**** Data for the task ****

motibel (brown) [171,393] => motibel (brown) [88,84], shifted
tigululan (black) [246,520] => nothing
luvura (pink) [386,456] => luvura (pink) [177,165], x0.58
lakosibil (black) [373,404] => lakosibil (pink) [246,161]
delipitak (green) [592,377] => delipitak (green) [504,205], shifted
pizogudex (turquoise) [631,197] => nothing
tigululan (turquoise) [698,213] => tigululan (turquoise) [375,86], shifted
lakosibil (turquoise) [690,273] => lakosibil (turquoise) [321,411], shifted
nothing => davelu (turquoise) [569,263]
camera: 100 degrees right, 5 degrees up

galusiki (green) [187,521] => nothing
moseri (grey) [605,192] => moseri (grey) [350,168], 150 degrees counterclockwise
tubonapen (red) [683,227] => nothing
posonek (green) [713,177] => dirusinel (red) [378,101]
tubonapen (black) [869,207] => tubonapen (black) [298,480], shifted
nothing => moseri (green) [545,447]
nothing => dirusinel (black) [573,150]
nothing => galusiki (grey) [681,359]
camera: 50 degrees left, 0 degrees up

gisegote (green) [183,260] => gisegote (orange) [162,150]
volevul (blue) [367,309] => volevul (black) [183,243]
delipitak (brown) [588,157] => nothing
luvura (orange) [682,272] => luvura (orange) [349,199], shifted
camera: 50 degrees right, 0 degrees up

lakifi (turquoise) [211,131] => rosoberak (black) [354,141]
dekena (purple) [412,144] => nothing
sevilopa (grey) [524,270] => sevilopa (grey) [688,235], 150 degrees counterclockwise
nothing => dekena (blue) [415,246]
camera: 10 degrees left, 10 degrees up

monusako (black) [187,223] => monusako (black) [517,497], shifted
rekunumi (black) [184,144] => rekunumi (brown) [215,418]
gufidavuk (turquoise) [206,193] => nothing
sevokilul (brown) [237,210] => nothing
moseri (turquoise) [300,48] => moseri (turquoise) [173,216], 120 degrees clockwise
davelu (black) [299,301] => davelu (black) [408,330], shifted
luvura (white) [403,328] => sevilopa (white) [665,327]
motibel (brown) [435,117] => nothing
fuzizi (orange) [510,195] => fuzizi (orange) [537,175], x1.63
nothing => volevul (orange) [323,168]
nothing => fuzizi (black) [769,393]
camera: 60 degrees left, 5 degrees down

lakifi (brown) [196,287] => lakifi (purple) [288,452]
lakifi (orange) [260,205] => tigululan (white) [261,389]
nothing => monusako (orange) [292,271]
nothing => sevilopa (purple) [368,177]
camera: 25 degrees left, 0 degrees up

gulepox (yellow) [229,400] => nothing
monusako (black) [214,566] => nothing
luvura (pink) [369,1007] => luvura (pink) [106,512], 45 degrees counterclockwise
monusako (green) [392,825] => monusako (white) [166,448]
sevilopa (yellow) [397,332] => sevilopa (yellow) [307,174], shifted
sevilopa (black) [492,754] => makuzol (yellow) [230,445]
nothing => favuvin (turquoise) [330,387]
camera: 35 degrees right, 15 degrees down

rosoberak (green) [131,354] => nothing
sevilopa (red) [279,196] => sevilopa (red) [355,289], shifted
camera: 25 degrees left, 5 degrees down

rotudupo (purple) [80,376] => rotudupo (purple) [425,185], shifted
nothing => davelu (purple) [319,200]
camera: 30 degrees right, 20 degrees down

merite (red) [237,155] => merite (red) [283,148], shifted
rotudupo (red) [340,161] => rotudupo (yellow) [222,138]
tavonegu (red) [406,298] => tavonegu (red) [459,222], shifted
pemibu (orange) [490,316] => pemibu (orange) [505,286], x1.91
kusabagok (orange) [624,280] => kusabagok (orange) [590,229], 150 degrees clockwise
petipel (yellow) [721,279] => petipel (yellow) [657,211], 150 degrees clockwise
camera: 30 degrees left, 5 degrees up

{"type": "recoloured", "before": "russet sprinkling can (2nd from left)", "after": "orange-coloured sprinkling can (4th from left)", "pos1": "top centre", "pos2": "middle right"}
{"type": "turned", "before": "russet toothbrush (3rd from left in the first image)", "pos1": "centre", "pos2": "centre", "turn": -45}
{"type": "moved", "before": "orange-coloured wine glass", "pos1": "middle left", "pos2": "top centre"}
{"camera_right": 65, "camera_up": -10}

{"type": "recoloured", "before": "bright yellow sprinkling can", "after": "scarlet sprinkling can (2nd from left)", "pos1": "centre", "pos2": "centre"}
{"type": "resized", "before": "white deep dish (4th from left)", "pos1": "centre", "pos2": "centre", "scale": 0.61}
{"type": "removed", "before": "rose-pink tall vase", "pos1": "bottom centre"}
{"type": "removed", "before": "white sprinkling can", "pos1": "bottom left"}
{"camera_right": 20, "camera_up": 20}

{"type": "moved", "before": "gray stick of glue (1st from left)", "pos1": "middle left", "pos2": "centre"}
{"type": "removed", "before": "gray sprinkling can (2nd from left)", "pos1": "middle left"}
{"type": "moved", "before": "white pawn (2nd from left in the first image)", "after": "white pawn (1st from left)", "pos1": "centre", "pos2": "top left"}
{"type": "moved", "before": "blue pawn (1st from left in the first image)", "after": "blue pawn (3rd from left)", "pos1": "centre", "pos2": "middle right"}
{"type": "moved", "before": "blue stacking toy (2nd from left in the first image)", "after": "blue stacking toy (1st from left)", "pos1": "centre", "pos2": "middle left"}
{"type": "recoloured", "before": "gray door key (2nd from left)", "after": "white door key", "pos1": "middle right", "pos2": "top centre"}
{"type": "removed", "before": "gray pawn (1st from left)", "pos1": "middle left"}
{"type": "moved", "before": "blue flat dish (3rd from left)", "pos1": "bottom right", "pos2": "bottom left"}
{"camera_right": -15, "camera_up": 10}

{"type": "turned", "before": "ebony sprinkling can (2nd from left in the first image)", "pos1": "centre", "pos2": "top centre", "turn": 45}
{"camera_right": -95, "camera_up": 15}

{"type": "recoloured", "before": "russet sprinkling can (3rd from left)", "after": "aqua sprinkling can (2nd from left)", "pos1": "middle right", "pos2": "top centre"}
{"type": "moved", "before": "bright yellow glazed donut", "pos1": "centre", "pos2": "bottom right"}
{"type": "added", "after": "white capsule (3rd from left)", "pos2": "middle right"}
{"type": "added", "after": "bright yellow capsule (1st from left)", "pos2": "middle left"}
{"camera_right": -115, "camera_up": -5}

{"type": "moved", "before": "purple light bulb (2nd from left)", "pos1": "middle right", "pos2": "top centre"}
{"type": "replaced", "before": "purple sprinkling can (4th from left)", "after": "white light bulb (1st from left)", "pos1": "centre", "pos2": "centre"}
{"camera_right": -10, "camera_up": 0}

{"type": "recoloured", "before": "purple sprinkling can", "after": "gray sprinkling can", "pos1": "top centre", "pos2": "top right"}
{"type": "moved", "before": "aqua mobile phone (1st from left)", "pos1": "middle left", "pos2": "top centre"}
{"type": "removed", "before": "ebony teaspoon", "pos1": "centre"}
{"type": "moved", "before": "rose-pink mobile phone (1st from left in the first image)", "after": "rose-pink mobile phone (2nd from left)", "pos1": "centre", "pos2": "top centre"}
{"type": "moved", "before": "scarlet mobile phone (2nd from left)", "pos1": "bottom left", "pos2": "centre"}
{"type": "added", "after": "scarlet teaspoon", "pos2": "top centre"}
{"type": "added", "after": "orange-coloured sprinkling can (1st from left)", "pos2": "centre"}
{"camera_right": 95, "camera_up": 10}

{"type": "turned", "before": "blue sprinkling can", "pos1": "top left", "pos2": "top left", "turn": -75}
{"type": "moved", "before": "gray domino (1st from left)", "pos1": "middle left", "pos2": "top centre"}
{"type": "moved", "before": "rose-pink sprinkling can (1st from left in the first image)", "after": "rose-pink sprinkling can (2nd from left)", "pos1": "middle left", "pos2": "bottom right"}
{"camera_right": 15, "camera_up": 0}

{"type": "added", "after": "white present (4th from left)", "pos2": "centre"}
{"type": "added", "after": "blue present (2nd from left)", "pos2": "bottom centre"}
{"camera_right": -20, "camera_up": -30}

****

What the exercise asks:
Return every line in the records that includes the string "lakosibil".

Reply:
lakosibil (black) [373,404] => lakosibil (pink) [246,161]
lakosibil (turquoise) [690,273] => lakosibil (turquoise) [321,411], shifted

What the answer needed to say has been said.